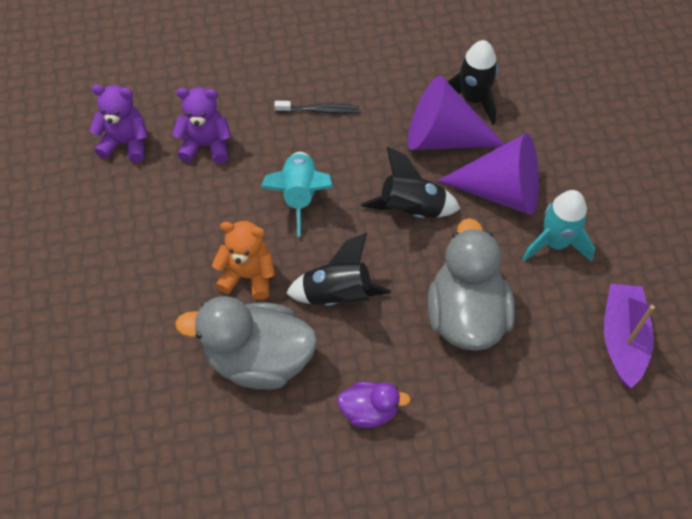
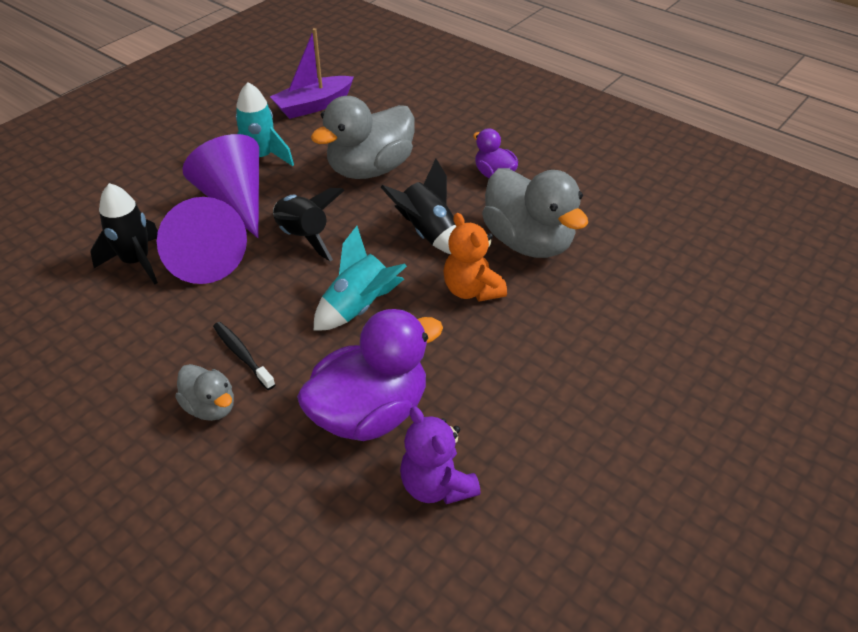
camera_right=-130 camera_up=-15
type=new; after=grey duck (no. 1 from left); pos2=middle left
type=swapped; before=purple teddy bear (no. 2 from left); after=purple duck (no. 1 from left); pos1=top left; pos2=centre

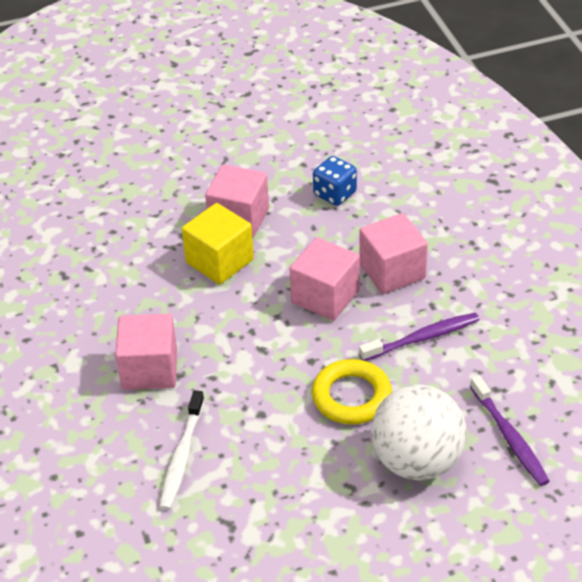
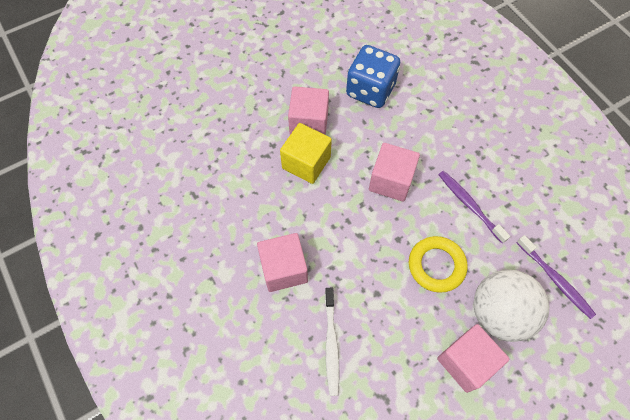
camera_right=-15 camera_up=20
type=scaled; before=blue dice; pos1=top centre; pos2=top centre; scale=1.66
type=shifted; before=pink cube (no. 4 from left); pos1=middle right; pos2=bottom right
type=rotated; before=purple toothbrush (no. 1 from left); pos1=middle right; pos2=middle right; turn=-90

----

WORK TASK:
Everything in the records above should come back word for word, except the pictures.

RESULT BELOW:
camera_right=-130 camera_up=-15
type=new; after=grey duck (no. 1 from left); pos2=middle left
type=swapped; before=purple teddy bear (no. 2 from left); after=purple duck (no. 1 from left); pos1=top left; pos2=centre

camera_right=-15 camera_up=20
type=scaled; before=blue dice; pos1=top centre; pos2=top centre; scale=1.66
type=shifted; before=pink cube (no. 4 from left); pos1=middle right; pos2=bottom right
type=rotated; before=purple toothbrush (no. 1 from left); pos1=middle right; pos2=middle right; turn=-90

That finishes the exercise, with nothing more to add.